## TASK
The lines to reproduce from the material below are those from the one containing "R106: 2.2k (LED_A, T9) -> 1.5k (LED_A, T9)" through the one containing "SW101: switch (GND, X0) -> button (GND, X0)", both included; write them out exactly and add nothing.

## INPUT MATERIAL

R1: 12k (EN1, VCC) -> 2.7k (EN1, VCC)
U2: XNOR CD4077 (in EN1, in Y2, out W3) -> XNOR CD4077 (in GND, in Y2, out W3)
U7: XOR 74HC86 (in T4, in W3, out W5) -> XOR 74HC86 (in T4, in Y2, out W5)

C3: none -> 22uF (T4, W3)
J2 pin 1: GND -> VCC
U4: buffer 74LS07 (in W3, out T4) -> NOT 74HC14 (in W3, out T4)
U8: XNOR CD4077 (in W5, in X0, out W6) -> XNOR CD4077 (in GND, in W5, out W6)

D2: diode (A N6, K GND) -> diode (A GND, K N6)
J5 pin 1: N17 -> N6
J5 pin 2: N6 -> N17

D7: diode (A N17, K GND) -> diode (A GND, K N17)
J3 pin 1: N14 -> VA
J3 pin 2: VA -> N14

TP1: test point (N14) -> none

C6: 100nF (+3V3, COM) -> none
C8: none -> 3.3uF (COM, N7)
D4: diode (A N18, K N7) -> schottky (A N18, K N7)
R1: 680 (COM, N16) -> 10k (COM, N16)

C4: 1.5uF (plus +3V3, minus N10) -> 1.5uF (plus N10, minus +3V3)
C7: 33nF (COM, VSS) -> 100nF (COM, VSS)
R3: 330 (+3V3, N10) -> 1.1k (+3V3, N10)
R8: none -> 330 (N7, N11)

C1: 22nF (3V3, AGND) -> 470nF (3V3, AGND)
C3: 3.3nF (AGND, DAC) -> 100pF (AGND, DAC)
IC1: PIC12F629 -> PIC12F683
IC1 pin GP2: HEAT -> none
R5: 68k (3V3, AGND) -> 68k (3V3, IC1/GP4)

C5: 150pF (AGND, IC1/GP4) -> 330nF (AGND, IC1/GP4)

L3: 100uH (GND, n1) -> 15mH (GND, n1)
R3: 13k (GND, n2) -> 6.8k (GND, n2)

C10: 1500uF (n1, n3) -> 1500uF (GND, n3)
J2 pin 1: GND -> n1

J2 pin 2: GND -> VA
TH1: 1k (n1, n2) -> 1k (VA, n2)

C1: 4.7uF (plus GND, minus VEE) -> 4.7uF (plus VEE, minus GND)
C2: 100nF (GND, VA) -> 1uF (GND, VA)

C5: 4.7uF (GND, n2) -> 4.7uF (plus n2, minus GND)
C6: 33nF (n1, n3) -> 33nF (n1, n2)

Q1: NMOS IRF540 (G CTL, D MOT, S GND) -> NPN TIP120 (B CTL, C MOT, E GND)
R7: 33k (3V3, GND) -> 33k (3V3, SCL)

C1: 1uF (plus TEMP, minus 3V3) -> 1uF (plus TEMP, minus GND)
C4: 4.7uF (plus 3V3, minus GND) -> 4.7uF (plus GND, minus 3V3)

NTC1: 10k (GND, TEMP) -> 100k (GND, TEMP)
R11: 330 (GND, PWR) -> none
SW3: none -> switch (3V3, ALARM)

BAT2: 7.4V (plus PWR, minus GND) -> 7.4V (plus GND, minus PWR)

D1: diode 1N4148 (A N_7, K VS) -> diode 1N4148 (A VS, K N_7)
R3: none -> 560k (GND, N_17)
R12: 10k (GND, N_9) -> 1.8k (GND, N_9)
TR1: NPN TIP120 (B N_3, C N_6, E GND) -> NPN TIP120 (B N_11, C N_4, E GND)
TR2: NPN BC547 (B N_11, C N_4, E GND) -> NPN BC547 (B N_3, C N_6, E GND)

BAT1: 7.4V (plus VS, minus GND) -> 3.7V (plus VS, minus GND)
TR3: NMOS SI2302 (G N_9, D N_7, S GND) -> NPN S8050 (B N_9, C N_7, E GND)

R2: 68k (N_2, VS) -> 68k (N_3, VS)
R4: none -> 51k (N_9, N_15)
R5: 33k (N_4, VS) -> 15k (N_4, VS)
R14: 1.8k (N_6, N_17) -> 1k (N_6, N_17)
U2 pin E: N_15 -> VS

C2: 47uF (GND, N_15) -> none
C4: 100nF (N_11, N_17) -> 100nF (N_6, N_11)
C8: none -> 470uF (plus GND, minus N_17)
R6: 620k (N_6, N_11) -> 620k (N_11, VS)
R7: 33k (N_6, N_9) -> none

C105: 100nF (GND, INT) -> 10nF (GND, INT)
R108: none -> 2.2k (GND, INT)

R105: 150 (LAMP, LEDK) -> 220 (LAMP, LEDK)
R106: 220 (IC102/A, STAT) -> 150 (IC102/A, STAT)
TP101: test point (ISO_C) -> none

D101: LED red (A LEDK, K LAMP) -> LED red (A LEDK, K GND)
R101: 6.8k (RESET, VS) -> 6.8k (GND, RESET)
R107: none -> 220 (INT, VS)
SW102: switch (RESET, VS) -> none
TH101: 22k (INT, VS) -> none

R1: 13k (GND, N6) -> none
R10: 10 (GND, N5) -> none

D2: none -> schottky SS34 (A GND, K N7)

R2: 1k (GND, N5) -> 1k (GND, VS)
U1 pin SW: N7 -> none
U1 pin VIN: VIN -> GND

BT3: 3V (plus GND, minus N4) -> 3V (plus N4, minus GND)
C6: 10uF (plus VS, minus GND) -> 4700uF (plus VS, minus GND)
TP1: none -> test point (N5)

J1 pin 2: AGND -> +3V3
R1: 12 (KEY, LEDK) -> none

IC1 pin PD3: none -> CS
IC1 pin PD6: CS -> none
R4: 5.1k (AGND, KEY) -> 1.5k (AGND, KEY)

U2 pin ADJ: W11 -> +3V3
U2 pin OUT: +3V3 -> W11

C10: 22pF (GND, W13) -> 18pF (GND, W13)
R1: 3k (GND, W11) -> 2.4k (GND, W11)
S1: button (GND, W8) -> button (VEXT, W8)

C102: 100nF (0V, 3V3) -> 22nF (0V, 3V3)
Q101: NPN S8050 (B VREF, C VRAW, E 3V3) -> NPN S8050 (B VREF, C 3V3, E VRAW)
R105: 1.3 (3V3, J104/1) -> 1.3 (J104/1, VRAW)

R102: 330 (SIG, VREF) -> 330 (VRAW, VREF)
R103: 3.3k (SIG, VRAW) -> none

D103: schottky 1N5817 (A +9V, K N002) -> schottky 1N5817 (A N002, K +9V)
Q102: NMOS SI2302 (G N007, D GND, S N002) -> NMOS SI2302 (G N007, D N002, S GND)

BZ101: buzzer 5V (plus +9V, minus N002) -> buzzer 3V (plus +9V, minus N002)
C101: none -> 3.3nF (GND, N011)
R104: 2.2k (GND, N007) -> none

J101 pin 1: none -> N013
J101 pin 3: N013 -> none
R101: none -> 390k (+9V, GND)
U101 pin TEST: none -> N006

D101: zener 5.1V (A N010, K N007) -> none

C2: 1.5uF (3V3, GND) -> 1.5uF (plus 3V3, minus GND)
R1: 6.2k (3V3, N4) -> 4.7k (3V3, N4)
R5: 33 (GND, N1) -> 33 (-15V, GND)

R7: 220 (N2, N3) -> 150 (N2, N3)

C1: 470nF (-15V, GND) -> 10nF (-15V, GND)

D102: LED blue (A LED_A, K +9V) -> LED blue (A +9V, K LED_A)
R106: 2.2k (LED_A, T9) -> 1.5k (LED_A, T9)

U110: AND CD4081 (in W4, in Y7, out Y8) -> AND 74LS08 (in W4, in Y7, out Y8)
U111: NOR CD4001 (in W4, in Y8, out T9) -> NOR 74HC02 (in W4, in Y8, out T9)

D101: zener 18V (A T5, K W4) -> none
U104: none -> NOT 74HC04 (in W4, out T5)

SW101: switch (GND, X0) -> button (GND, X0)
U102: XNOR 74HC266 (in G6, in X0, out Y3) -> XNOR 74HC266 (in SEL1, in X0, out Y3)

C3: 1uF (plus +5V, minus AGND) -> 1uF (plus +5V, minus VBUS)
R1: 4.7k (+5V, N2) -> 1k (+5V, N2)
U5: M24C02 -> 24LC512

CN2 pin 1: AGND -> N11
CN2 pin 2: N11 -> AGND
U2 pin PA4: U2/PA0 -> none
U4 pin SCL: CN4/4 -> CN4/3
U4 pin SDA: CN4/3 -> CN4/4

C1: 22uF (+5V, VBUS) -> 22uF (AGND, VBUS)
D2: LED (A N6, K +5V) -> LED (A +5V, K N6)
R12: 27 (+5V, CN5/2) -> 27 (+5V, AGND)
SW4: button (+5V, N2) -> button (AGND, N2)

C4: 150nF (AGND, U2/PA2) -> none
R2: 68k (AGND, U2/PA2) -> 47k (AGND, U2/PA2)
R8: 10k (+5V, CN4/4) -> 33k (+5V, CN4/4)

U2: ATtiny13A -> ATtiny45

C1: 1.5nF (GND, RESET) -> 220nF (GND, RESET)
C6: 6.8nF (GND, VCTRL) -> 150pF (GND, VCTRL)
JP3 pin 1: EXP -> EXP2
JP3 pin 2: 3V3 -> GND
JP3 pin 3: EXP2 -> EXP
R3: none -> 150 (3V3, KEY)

## ANSWER SPACE
R106: 2.2k (LED_A, T9) -> 1.5k (LED_A, T9)

U110: AND CD4081 (in W4, in Y7, out Y8) -> AND 74LS08 (in W4, in Y7, out Y8)
U111: NOR CD4001 (in W4, in Y8, out T9) -> NOR 74HC02 (in W4, in Y8, out T9)

D101: zener 18V (A T5, K W4) -> none
U104: none -> NOT 74HC04 (in W4, out T5)

SW101: switch (GND, X0) -> button (GND, X0)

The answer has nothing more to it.